Exercise details -> Below are the records to retype. Keep every character exactly and leave out the pictures.

Detected change data:
-*-

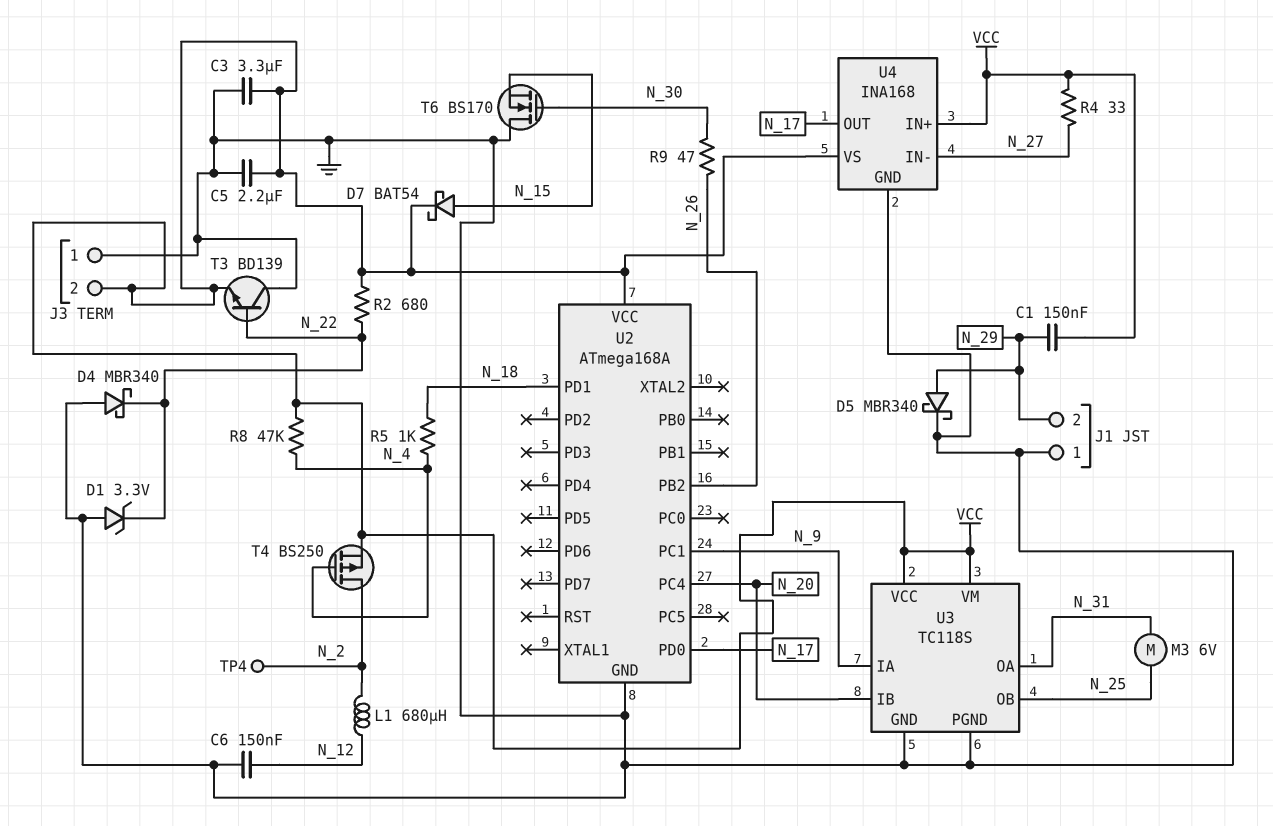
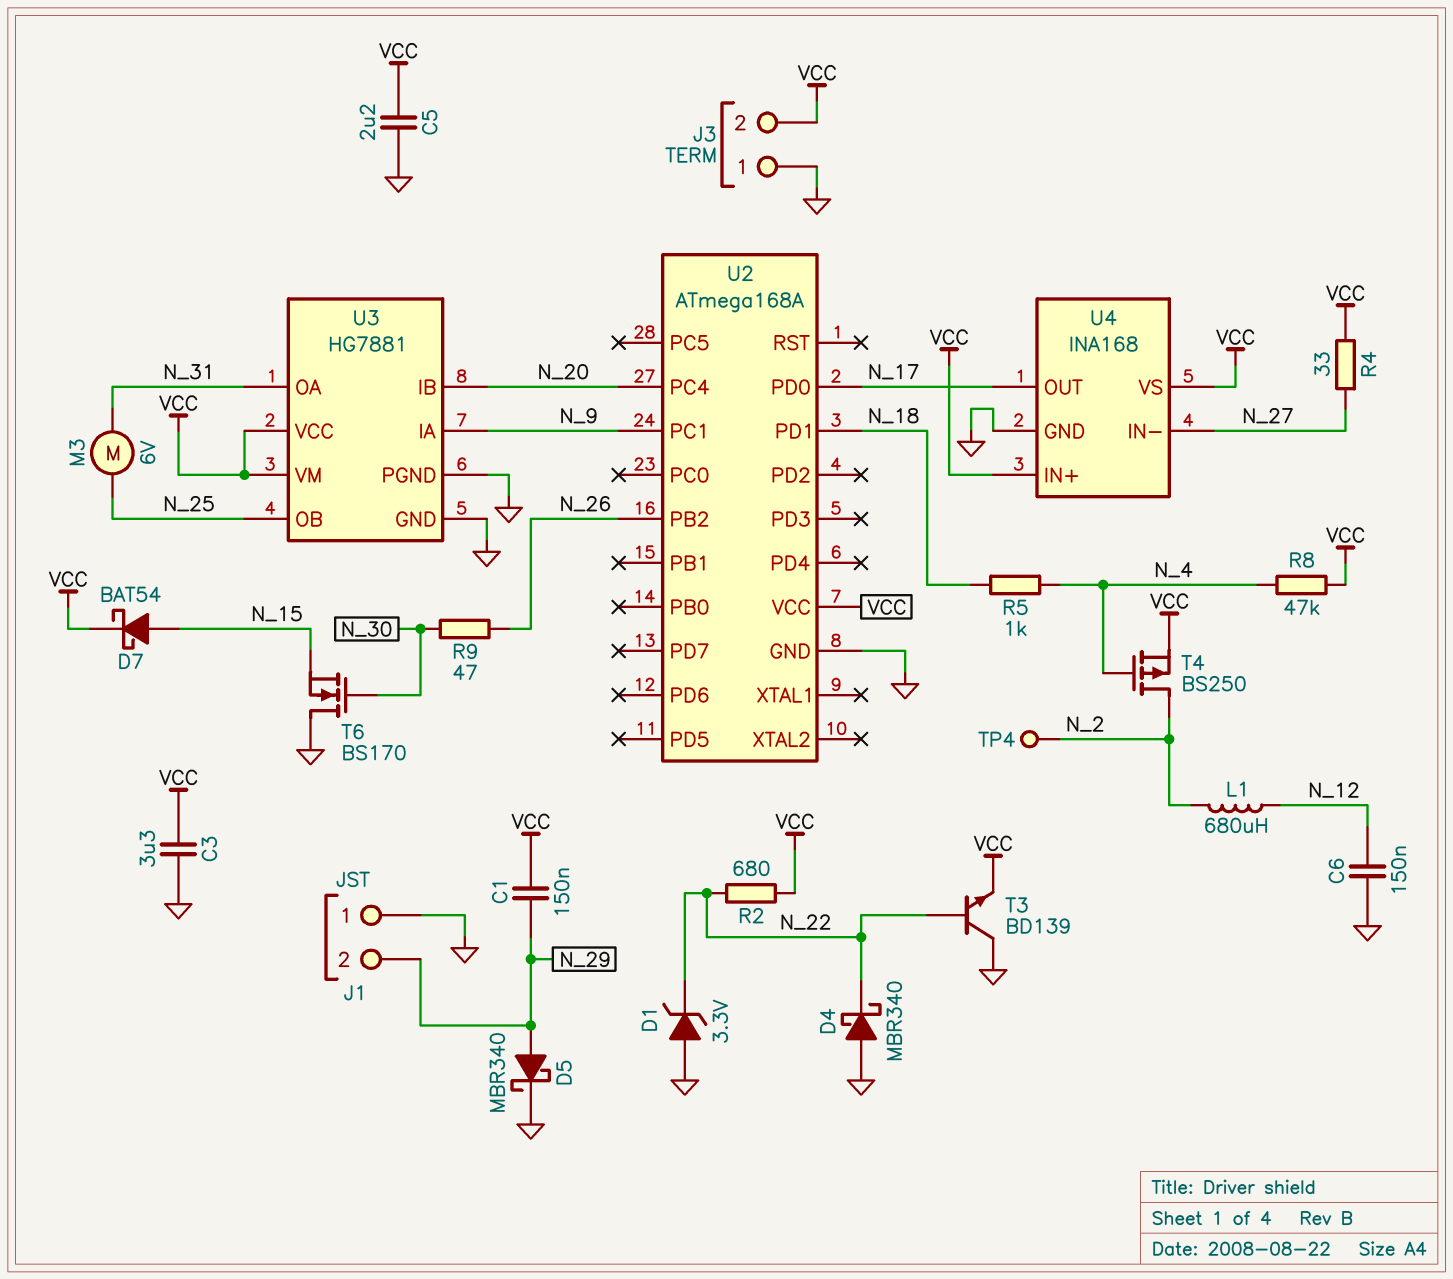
U3: TC118S -> HG7881

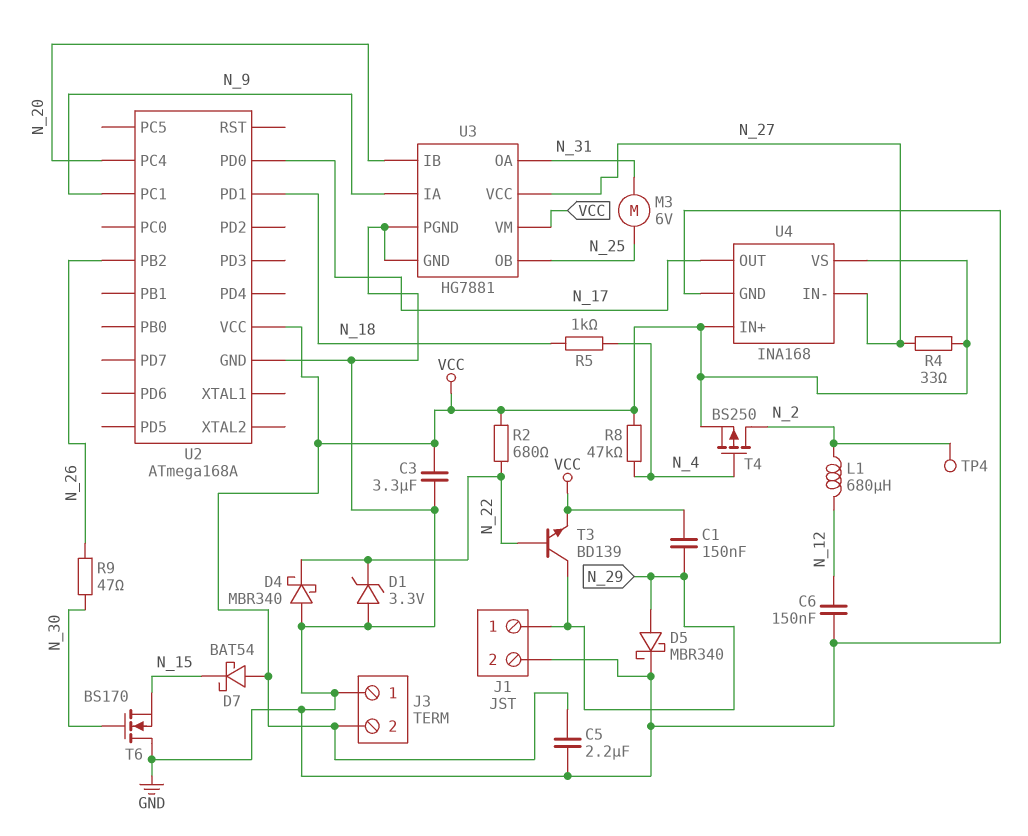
D7: schottky BAT54 (A N_15, K VCC) -> schottky BAT54 (A VCC, K N_15)
J1 pin 1: GND -> N_29
J1 pin 2: N_29 -> GND
T3: NPN BD139 (B N_22, C GND, E VCC) -> NPN BD139 (B N_22, C N_29, E VCC)
U3 pin VCC: VCC -> N_27

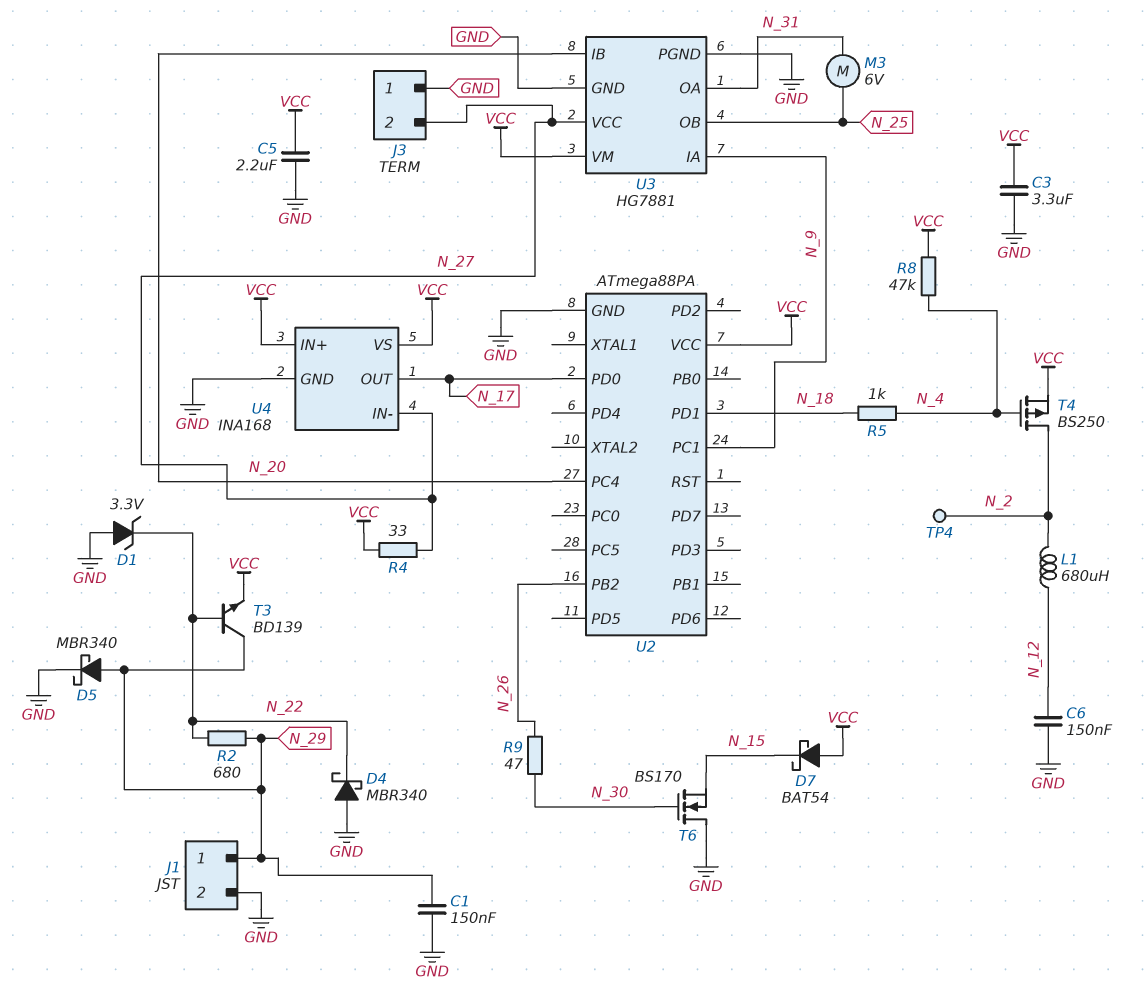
C1: 150nF (N_29, VCC) -> 150nF (GND, N_29)
J3 pin 2: VCC -> N_27
R2: 680 (N_22, VCC) -> 680 (N_22, N_29)
U2: ATmega168A -> ATmega88PA

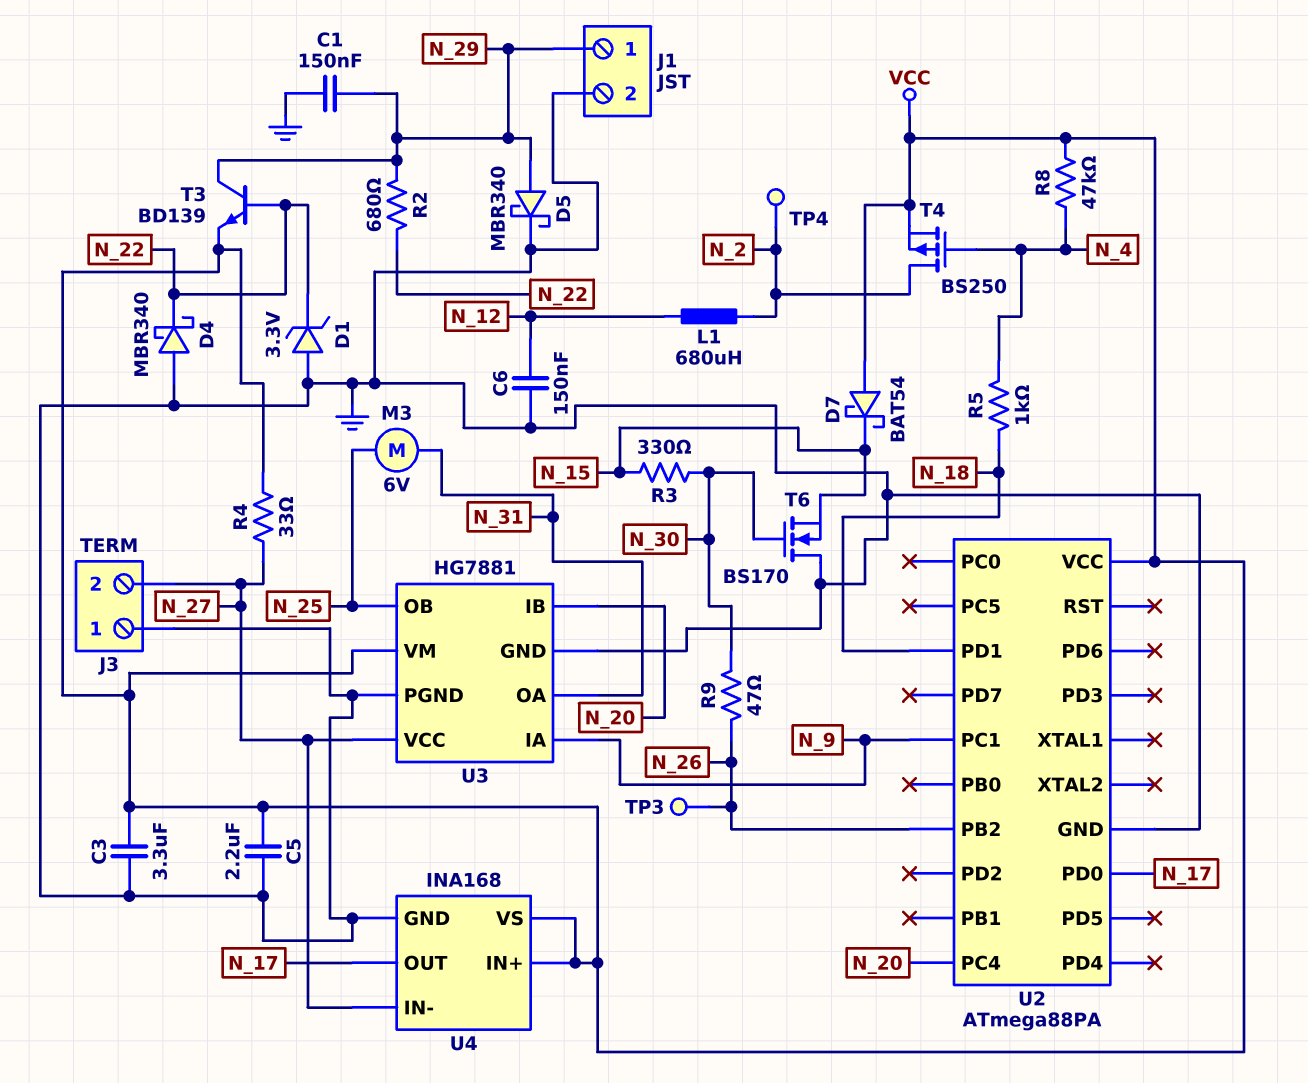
R3: none -> 330 (N_15, N_30)
TP3: none -> test point (N_26)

-*-

Output for this task ->
U3: TC118S -> HG7881

D7: schottky BAT54 (A N_15, K VCC) -> schottky BAT54 (A VCC, K N_15)
J1 pin 1: GND -> N_29
J1 pin 2: N_29 -> GND
T3: NPN BD139 (B N_22, C GND, E VCC) -> NPN BD139 (B N_22, C N_29, E VCC)
U3 pin VCC: VCC -> N_27

C1: 150nF (N_29, VCC) -> 150nF (GND, N_29)
J3 pin 2: VCC -> N_27
R2: 680 (N_22, VCC) -> 680 (N_22, N_29)
U2: ATmega168A -> ATmega88PA

R3: none -> 330 (N_15, N_30)
TP3: none -> test point (N_26)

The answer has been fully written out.